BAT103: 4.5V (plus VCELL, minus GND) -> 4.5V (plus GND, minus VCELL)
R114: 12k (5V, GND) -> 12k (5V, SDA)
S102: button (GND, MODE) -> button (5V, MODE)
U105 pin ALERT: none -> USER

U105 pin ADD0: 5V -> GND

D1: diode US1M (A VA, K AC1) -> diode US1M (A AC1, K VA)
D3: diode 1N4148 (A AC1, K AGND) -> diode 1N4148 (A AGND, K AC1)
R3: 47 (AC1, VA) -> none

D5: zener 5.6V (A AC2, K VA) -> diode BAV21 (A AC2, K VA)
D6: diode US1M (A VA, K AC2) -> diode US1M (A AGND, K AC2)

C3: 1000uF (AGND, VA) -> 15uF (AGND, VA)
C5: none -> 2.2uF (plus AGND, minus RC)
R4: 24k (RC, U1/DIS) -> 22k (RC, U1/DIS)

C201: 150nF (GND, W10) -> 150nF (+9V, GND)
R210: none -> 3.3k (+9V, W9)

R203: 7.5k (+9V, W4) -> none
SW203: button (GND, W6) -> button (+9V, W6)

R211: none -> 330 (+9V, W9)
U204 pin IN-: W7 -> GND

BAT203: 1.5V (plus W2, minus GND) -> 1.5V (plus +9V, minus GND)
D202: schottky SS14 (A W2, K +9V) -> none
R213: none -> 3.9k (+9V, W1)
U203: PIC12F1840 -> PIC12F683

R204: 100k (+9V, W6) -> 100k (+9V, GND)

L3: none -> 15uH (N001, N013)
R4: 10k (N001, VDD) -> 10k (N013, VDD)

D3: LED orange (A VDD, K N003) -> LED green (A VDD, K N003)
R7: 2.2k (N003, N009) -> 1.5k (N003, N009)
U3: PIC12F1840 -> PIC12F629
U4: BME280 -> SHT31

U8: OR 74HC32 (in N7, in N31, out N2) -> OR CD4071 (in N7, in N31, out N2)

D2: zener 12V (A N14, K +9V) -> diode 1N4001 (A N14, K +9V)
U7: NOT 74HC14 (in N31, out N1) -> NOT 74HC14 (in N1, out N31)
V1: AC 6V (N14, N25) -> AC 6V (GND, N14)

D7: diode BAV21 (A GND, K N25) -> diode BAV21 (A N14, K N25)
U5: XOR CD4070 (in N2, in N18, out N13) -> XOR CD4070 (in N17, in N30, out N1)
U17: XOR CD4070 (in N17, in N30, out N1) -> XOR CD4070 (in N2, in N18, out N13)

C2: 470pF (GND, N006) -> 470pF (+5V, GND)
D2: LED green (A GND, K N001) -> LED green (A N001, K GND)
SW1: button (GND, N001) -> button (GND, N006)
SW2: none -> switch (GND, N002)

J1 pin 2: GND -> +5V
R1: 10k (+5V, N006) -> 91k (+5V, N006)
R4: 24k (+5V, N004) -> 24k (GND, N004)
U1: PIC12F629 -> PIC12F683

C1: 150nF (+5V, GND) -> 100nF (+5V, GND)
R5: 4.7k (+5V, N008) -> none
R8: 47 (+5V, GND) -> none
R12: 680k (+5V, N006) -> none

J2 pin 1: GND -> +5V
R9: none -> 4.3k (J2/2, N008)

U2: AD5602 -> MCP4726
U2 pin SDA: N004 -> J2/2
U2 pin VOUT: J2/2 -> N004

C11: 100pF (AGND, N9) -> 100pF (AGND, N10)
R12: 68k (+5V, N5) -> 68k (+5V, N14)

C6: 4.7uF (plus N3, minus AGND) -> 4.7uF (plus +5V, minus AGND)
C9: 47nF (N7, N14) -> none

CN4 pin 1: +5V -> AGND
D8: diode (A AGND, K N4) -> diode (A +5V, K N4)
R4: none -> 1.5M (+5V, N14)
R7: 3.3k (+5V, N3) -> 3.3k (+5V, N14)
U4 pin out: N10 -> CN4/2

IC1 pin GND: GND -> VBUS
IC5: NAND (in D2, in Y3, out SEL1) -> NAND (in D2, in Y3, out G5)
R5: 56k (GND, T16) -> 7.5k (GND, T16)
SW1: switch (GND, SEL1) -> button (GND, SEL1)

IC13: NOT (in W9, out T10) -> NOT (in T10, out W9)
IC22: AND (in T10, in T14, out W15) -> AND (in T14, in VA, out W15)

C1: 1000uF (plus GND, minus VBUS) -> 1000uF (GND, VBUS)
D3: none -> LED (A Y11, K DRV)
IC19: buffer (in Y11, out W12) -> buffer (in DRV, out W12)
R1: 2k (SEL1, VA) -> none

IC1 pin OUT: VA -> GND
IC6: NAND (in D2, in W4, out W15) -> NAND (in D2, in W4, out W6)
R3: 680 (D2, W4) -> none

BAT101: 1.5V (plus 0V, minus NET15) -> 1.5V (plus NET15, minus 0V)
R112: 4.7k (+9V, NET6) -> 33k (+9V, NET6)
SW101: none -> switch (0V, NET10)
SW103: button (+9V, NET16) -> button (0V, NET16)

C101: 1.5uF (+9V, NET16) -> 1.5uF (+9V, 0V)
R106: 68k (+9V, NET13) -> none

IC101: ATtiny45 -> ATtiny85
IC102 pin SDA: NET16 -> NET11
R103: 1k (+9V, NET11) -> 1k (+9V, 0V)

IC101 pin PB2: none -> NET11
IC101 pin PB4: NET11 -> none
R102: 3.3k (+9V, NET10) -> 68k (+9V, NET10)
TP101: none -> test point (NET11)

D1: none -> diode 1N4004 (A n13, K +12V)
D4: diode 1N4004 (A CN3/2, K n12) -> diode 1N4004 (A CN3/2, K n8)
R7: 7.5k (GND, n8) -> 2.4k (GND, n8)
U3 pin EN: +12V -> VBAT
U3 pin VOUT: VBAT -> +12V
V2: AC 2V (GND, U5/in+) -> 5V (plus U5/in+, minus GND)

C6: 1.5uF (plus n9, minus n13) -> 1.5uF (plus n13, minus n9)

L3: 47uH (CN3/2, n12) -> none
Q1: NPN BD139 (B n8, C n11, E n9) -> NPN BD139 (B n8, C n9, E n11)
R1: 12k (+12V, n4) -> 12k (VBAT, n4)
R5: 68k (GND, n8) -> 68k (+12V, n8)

■ AIM OF THE TASK
Word for word, transcribe each of the entries above.

■ RESPONSE AREA
BAT103: 4.5V (plus VCELL, minus GND) -> 4.5V (plus GND, minus VCELL)
R114: 12k (5V, GND) -> 12k (5V, SDA)
S102: button (GND, MODE) -> button (5V, MODE)
U105 pin ALERT: none -> USER

U105 pin ADD0: 5V -> GND

D1: diode US1M (A VA, K AC1) -> diode US1M (A AC1, K VA)
D3: diode 1N4148 (A AC1, K AGND) -> diode 1N4148 (A AGND, K AC1)
R3: 47 (AC1, VA) -> none

D5: zener 5.6V (A AC2, K VA) -> diode BAV21 (A AC2, K VA)
D6: diode US1M (A VA, K AC2) -> diode US1M (A AGND, K AC2)

C3: 1000uF (AGND, VA) -> 15uF (AGND, VA)
C5: none -> 2.2uF (plus AGND, minus RC)
R4: 24k (RC, U1/DIS) -> 22k (RC, U1/DIS)

C201: 150nF (GND, W10) -> 150nF (+9V, GND)
R210: none -> 3.3k (+9V, W9)

R203: 7.5k (+9V, W4) -> none
SW203: button (GND, W6) -> button (+9V, W6)

R211: none -> 330 (+9V, W9)
U204 pin IN-: W7 -> GND

BAT203: 1.5V (plus W2, minus GND) -> 1.5V (plus +9V, minus GND)
D202: schottky SS14 (A W2, K +9V) -> none
R213: none -> 3.9k (+9V, W1)
U203: PIC12F1840 -> PIC12F683

R204: 100k (+9V, W6) -> 100k (+9V, GND)

L3: none -> 15uH (N001, N013)
R4: 10k (N001, VDD) -> 10k (N013, VDD)

D3: LED orange (A VDD, K N003) -> LED green (A VDD, K N003)
R7: 2.2k (N003, N009) -> 1.5k (N003, N009)
U3: PIC12F1840 -> PIC12F629
U4: BME280 -> SHT31

U8: OR 74HC32 (in N7, in N31, out N2) -> OR CD4071 (in N7, in N31, out N2)

D2: zener 12V (A N14, K +9V) -> diode 1N4001 (A N14, K +9V)
U7: NOT 74HC14 (in N31, out N1) -> NOT 74HC14 (in N1, out N31)
V1: AC 6V (N14, N25) -> AC 6V (GND, N14)

D7: diode BAV21 (A GND, K N25) -> diode BAV21 (A N14, K N25)
U5: XOR CD4070 (in N2, in N18, out N13) -> XOR CD4070 (in N17, in N30, out N1)
U17: XOR CD4070 (in N17, in N30, out N1) -> XOR CD4070 (in N2, in N18, out N13)

C2: 470pF (GND, N006) -> 470pF (+5V, GND)
D2: LED green (A GND, K N001) -> LED green (A N001, K GND)
SW1: button (GND, N001) -> button (GND, N006)
SW2: none -> switch (GND, N002)

J1 pin 2: GND -> +5V
R1: 10k (+5V, N006) -> 91k (+5V, N006)
R4: 24k (+5V, N004) -> 24k (GND, N004)
U1: PIC12F629 -> PIC12F683

C1: 150nF (+5V, GND) -> 100nF (+5V, GND)
R5: 4.7k (+5V, N008) -> none
R8: 47 (+5V, GND) -> none
R12: 680k (+5V, N006) -> none

J2 pin 1: GND -> +5V
R9: none -> 4.3k (J2/2, N008)

U2: AD5602 -> MCP4726
U2 pin SDA: N004 -> J2/2
U2 pin VOUT: J2/2 -> N004

C11: 100pF (AGND, N9) -> 100pF (AGND, N10)
R12: 68k (+5V, N5) -> 68k (+5V, N14)

C6: 4.7uF (plus N3, minus AGND) -> 4.7uF (plus +5V, minus AGND)
C9: 47nF (N7, N14) -> none

CN4 pin 1: +5V -> AGND
D8: diode (A AGND, K N4) -> diode (A +5V, K N4)
R4: none -> 1.5M (+5V, N14)
R7: 3.3k (+5V, N3) -> 3.3k (+5V, N14)
U4 pin out: N10 -> CN4/2

IC1 pin GND: GND -> VBUS
IC5: NAND (in D2, in Y3, out SEL1) -> NAND (in D2, in Y3, out G5)
R5: 56k (GND, T16) -> 7.5k (GND, T16)
SW1: switch (GND, SEL1) -> button (GND, SEL1)

IC13: NOT (in W9, out T10) -> NOT (in T10, out W9)
IC22: AND (in T10, in T14, out W15) -> AND (in T14, in VA, out W15)

C1: 1000uF (plus GND, minus VBUS) -> 1000uF (GND, VBUS)
D3: none -> LED (A Y11, K DRV)
IC19: buffer (in Y11, out W12) -> buffer (in DRV, out W12)
R1: 2k (SEL1, VA) -> none

IC1 pin OUT: VA -> GND
IC6: NAND (in D2, in W4, out W15) -> NAND (in D2, in W4, out W6)
R3: 680 (D2, W4) -> none

BAT101: 1.5V (plus 0V, minus NET15) -> 1.5V (plus NET15, minus 0V)
R112: 4.7k (+9V, NET6) -> 33k (+9V, NET6)
SW101: none -> switch (0V, NET10)
SW103: button (+9V, NET16) -> button (0V, NET16)

C101: 1.5uF (+9V, NET16) -> 1.5uF (+9V, 0V)
R106: 68k (+9V, NET13) -> none

IC101: ATtiny45 -> ATtiny85
IC102 pin SDA: NET16 -> NET11
R103: 1k (+9V, NET11) -> 1k (+9V, 0V)

IC101 pin PB2: none -> NET11
IC101 pin PB4: NET11 -> none
R102: 3.3k (+9V, NET10) -> 68k (+9V, NET10)
TP101: none -> test point (NET11)

D1: none -> diode 1N4004 (A n13, K +12V)
D4: diode 1N4004 (A CN3/2, K n12) -> diode 1N4004 (A CN3/2, K n8)
R7: 7.5k (GND, n8) -> 2.4k (GND, n8)
U3 pin EN: +12V -> VBAT
U3 pin VOUT: VBAT -> +12V
V2: AC 2V (GND, U5/in+) -> 5V (plus U5/in+, minus GND)

C6: 1.5uF (plus n9, minus n13) -> 1.5uF (plus n13, minus n9)

L3: 47uH (CN3/2, n12) -> none
Q1: NPN BD139 (B n8, C n11, E n9) -> NPN BD139 (B n8, C n9, E n11)
R1: 12k (+12V, n4) -> 12k (VBAT, n4)
R5: 68k (GND, n8) -> 68k (+12V, n8)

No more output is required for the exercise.